* [What the task requires] Your answer must match the records word for word and contain no pictures.

START Study material

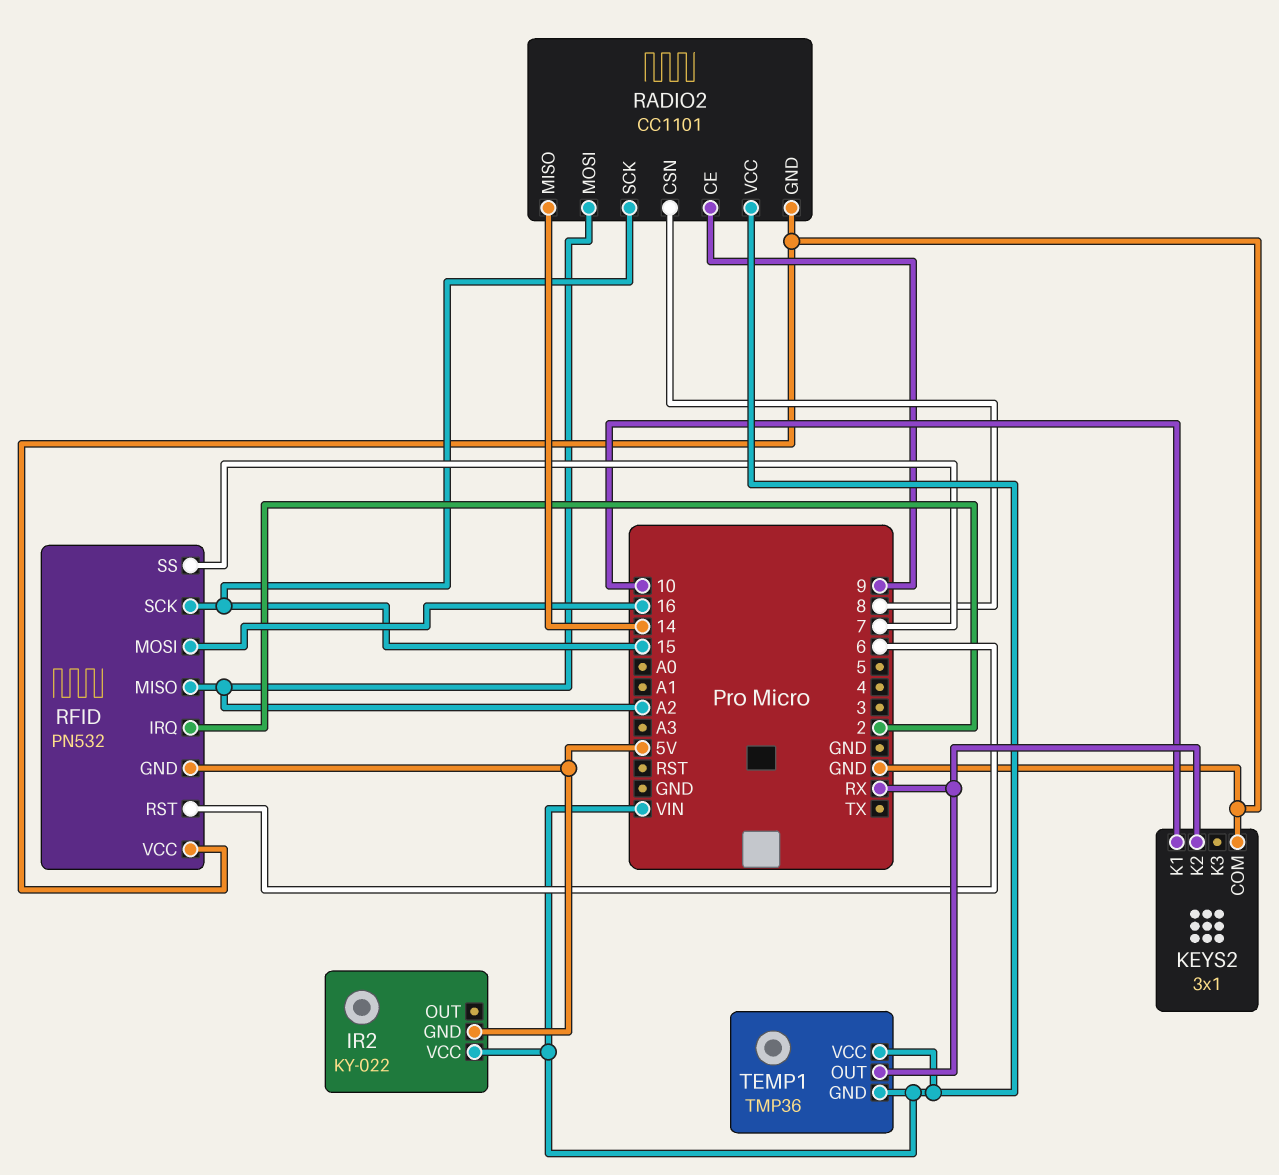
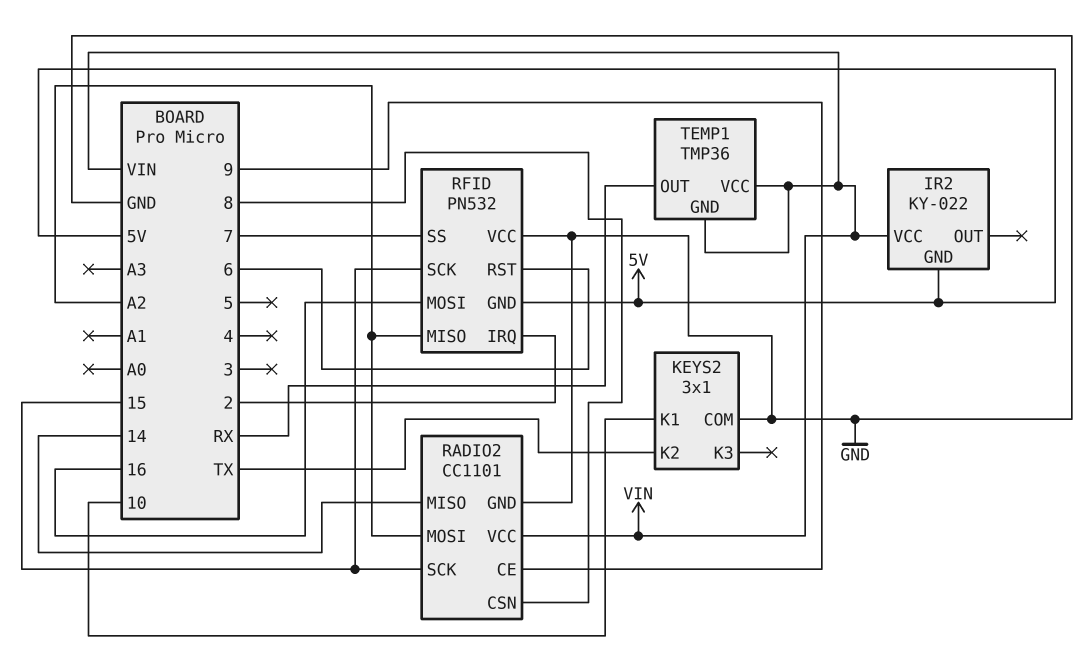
KEYS2 pin K2: RX -> TX

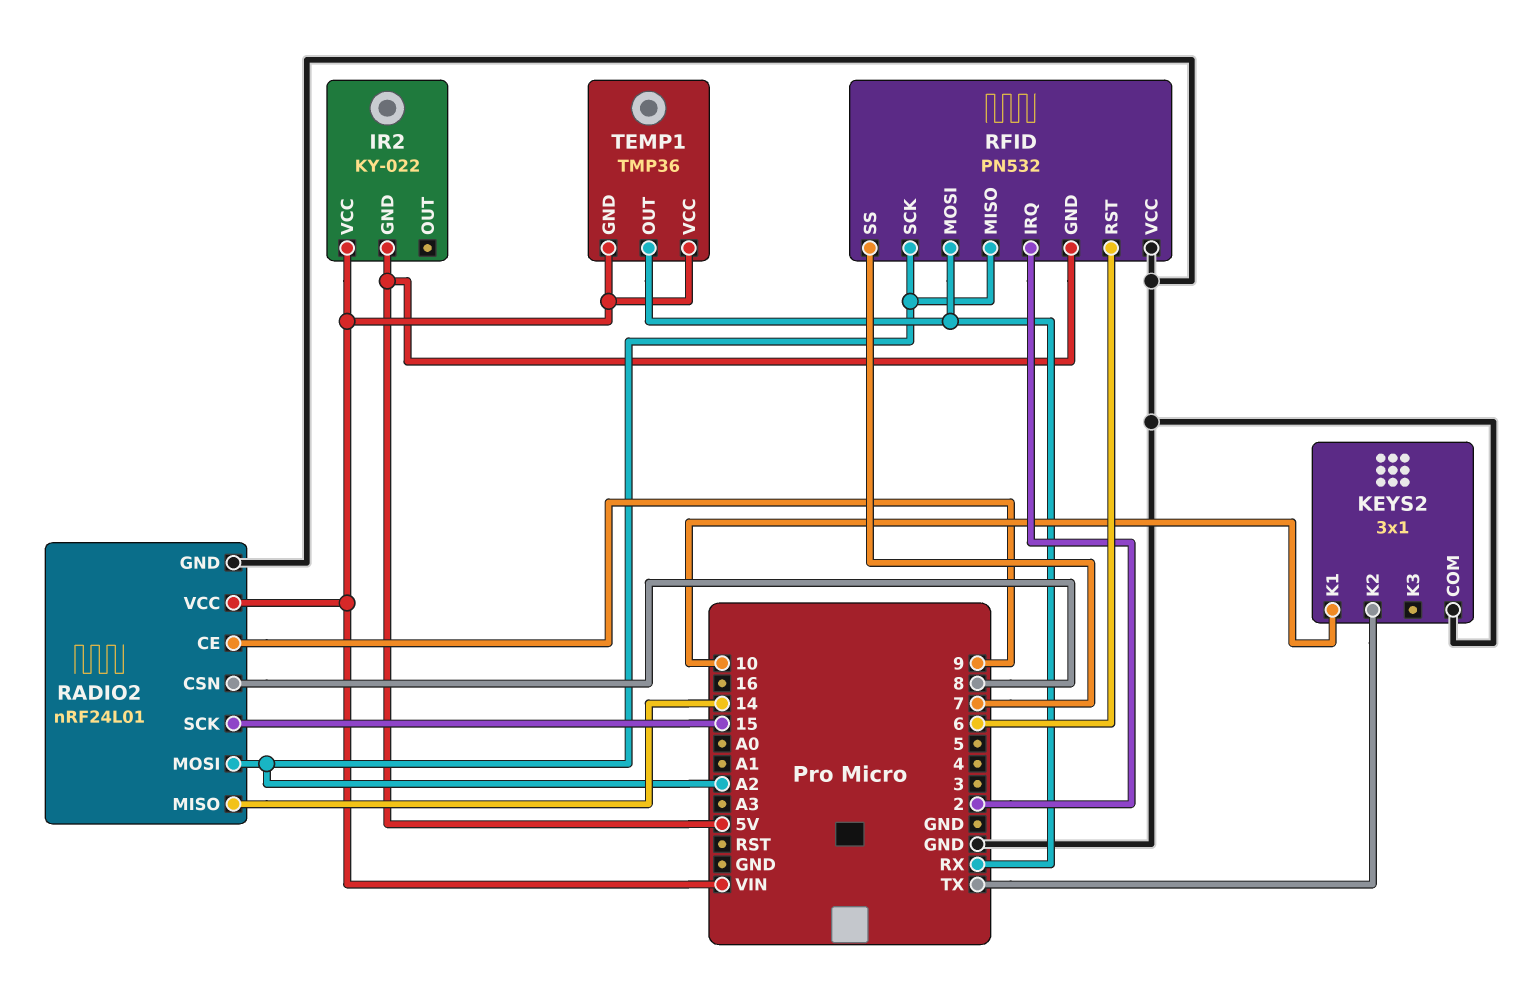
RADIO2: CC1101 -> nRF24L01
RFID pin MOSI: 16 -> RX
RFID pin SCK: 15 -> A2

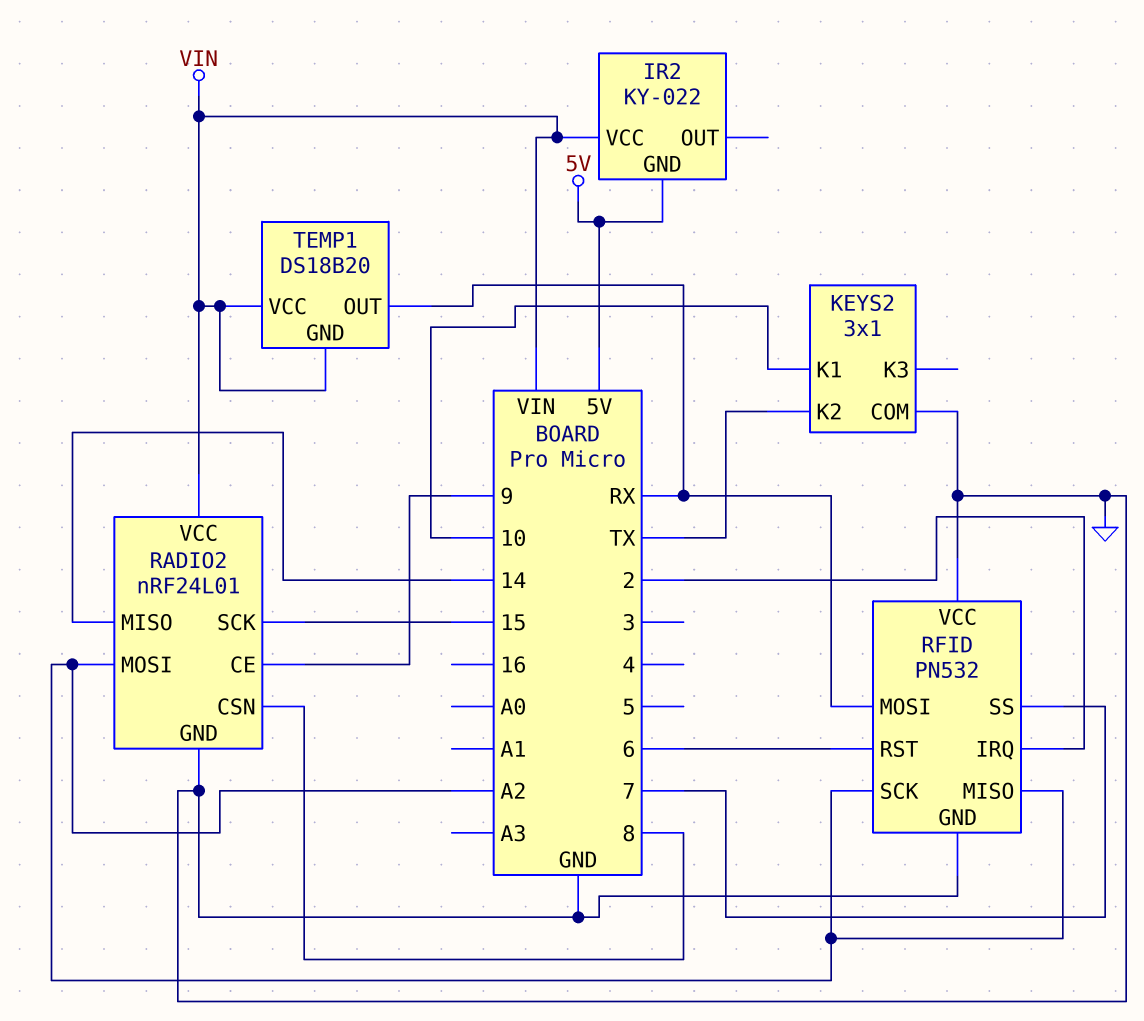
RFID pin GND: 5V -> GND
TEMP1: TMP36 -> DS18B20

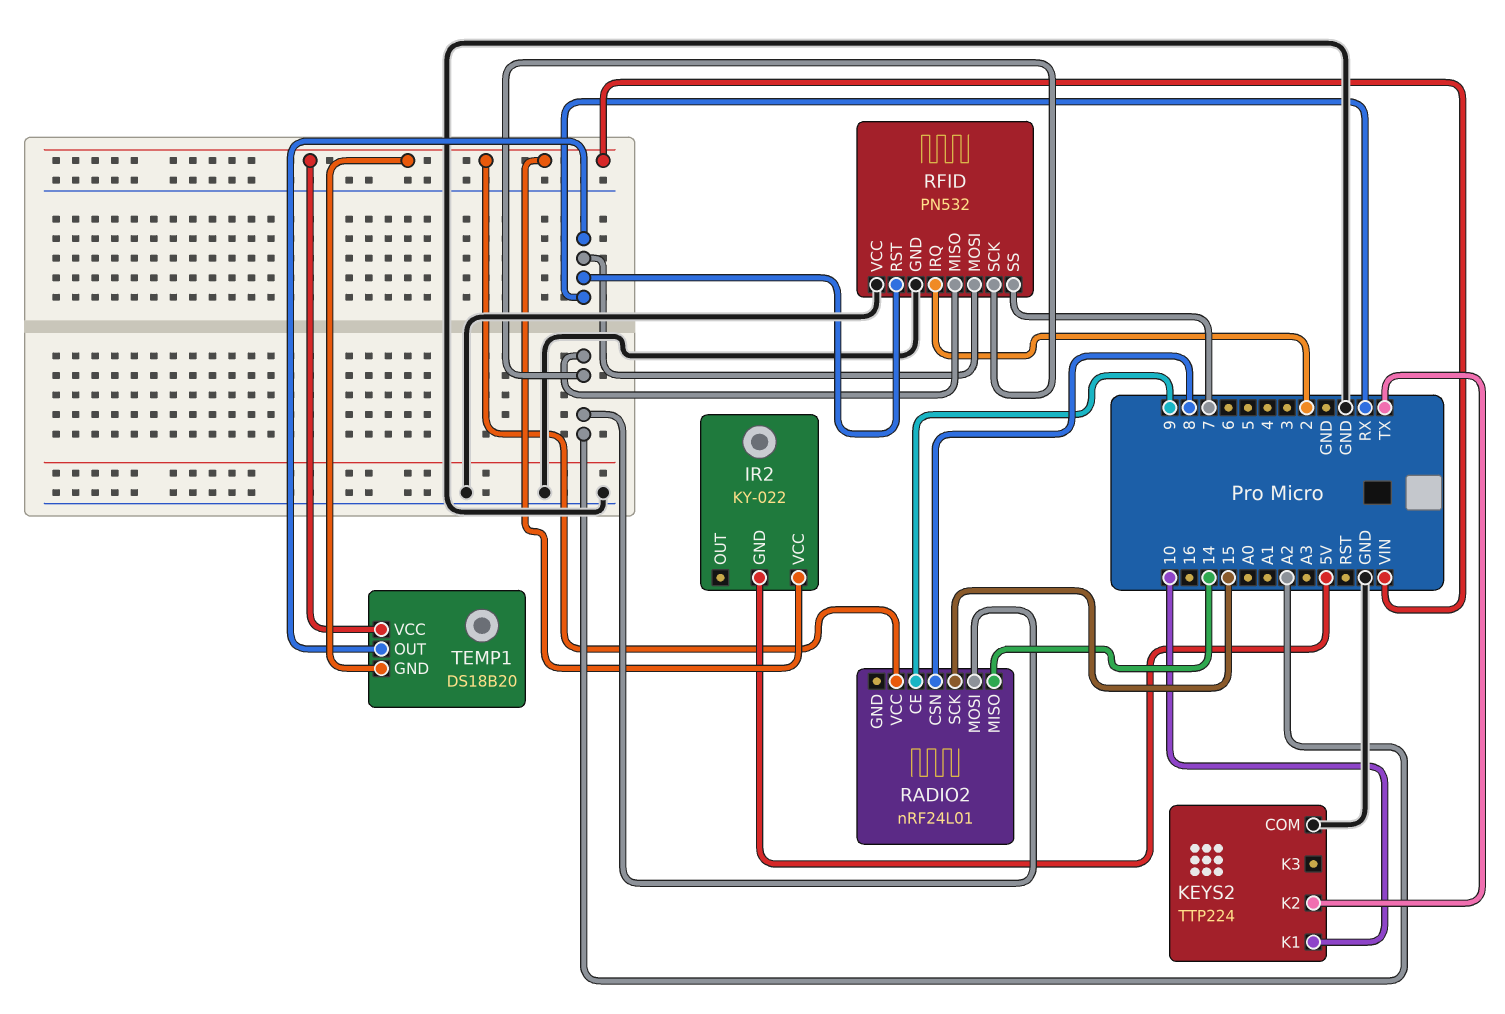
KEYS2: 3x1 -> TTP224
RADIO2 pin GND: GND -> none
RFID pin RST: 6 -> RX

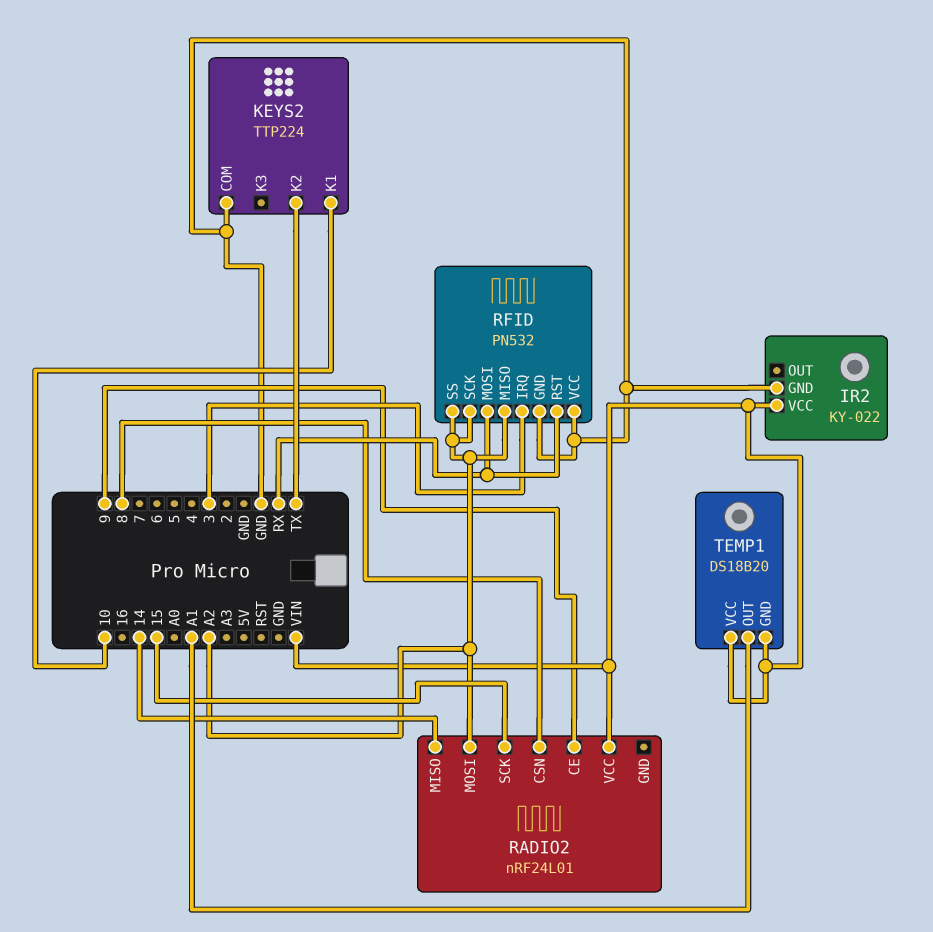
IR2 pin GND: 5V -> GND
RFID pin IRQ: 2 -> 3
RFID pin SS: 7 -> A2
TEMP1 pin OUT: RX -> A1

END Study material

* [Answer box]
KEYS2 pin K2: RX -> TX

RADIO2: CC1101 -> nRF24L01
RFID pin MOSI: 16 -> RX
RFID pin SCK: 15 -> A2

RFID pin GND: 5V -> GND
TEMP1: TMP36 -> DS18B20

KEYS2: 3x1 -> TTP224
RADIO2 pin GND: GND -> none
RFID pin RST: 6 -> RX

IR2 pin GND: 5V -> GND
RFID pin IRQ: 2 -> 3
RFID pin SS: 7 -> A2
TEMP1 pin OUT: RX -> A1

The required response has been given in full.